When you reproduce the data, keep every word exactly as it stands and leave the pictures out.

Records from a data collection
:::
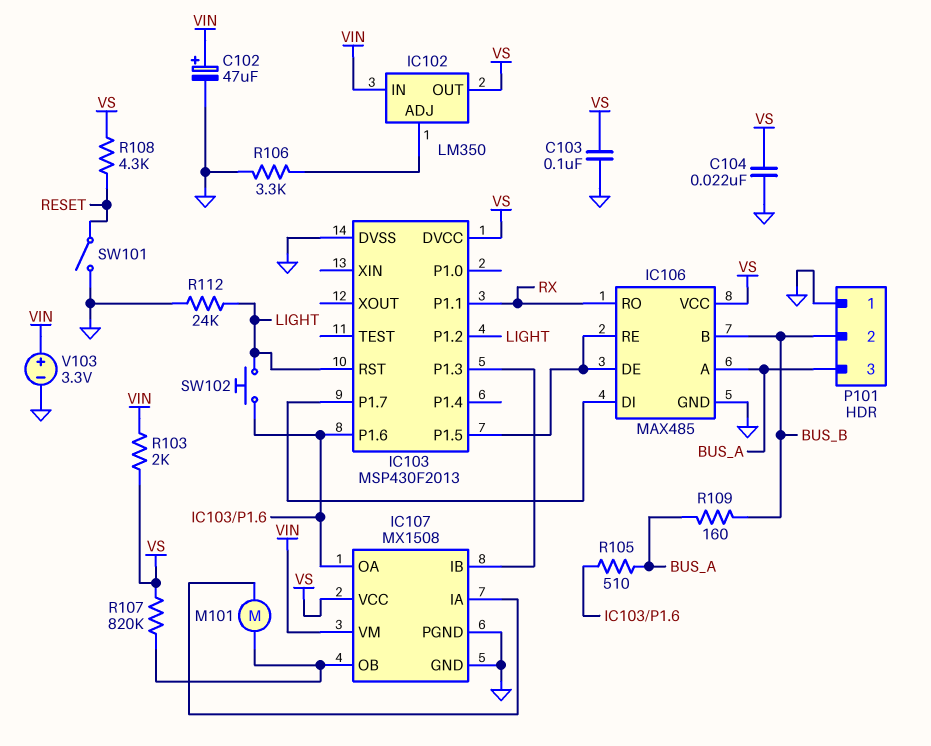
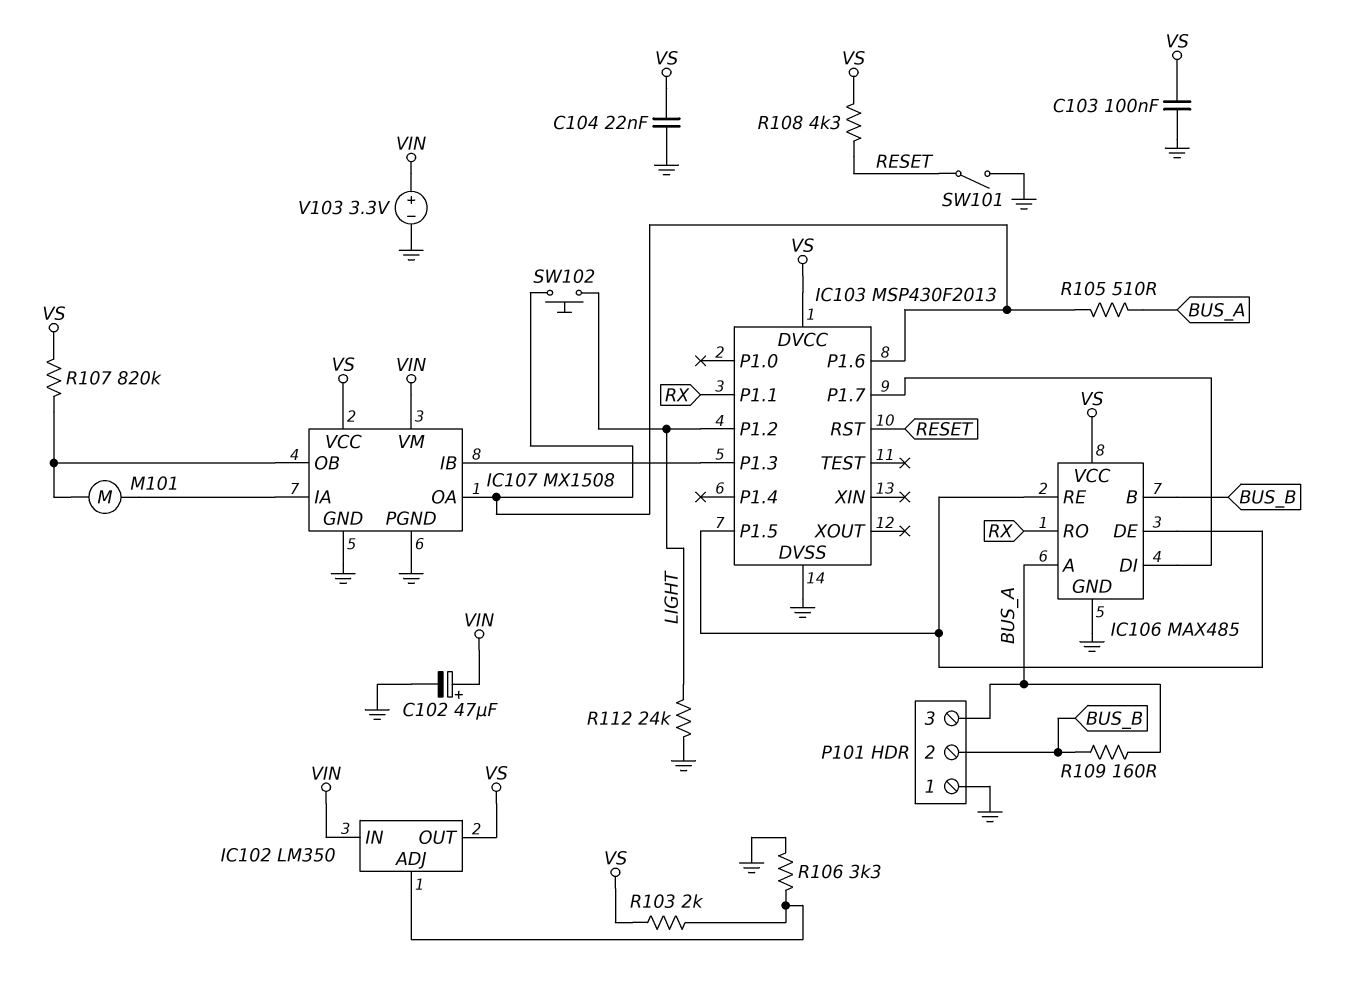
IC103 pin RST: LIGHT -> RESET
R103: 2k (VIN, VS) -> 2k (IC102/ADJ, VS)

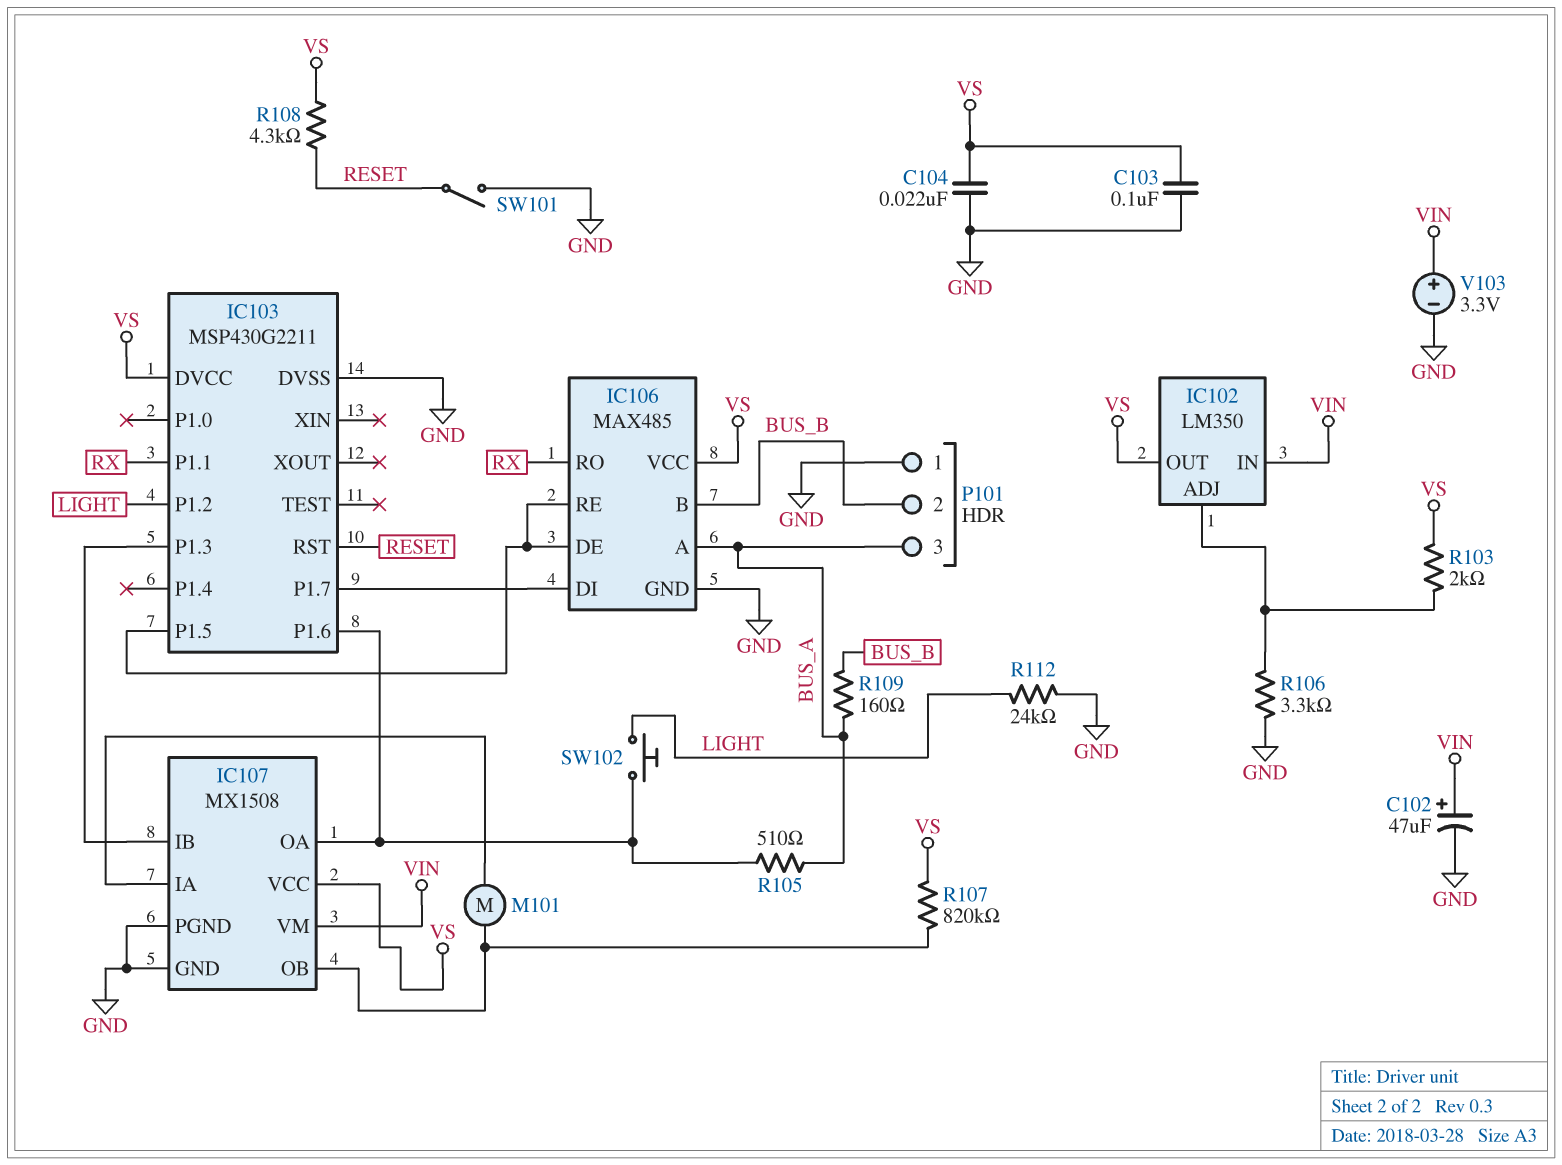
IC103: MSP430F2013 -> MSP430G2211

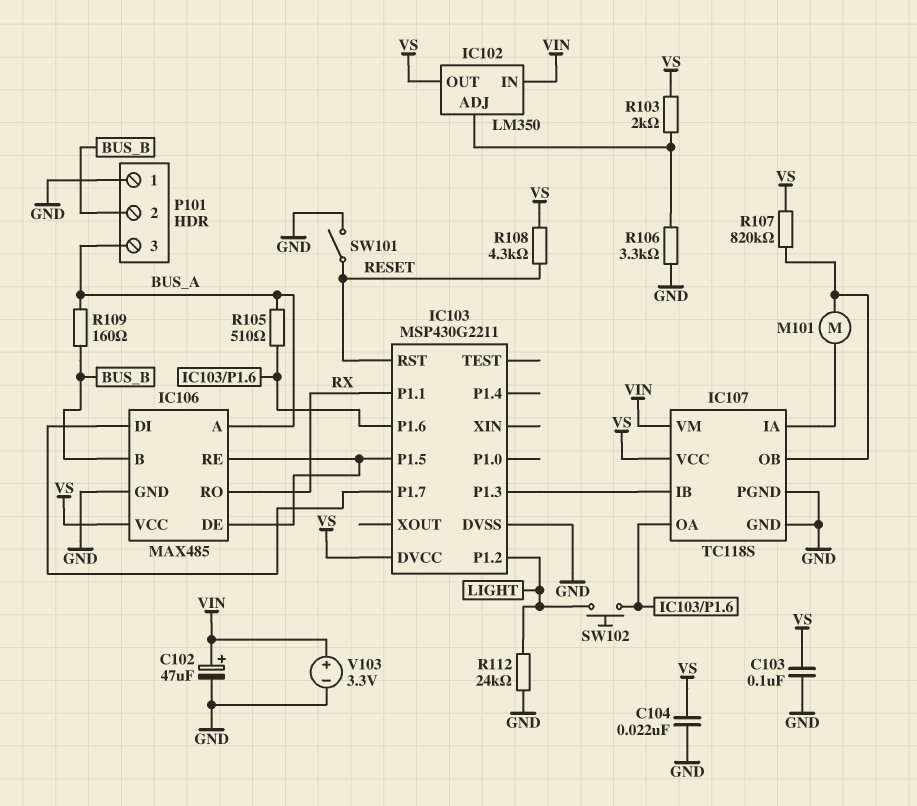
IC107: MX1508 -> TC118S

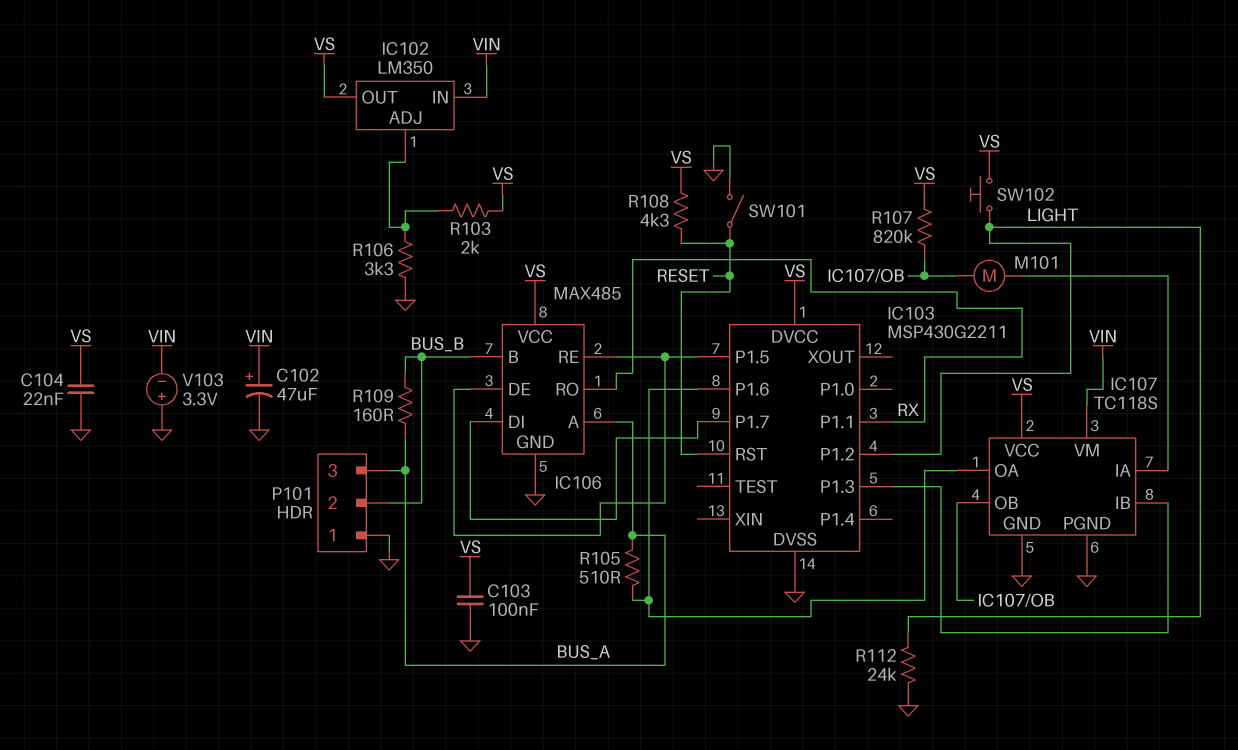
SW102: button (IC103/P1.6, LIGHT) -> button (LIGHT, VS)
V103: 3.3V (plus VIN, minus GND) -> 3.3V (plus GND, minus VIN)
:::
- _REPLY TO THE TASK_:
IC103 pin RST: LIGHT -> RESET
R103: 2k (VIN, VS) -> 2k (IC102/ADJ, VS)

IC103: MSP430F2013 -> MSP430G2211

IC107: MX1508 -> TC118S

SW102: button (IC103/P1.6, LIGHT) -> button (LIGHT, VS)
V103: 3.3V (plus VIN, minus GND) -> 3.3V (plus GND, minus VIN)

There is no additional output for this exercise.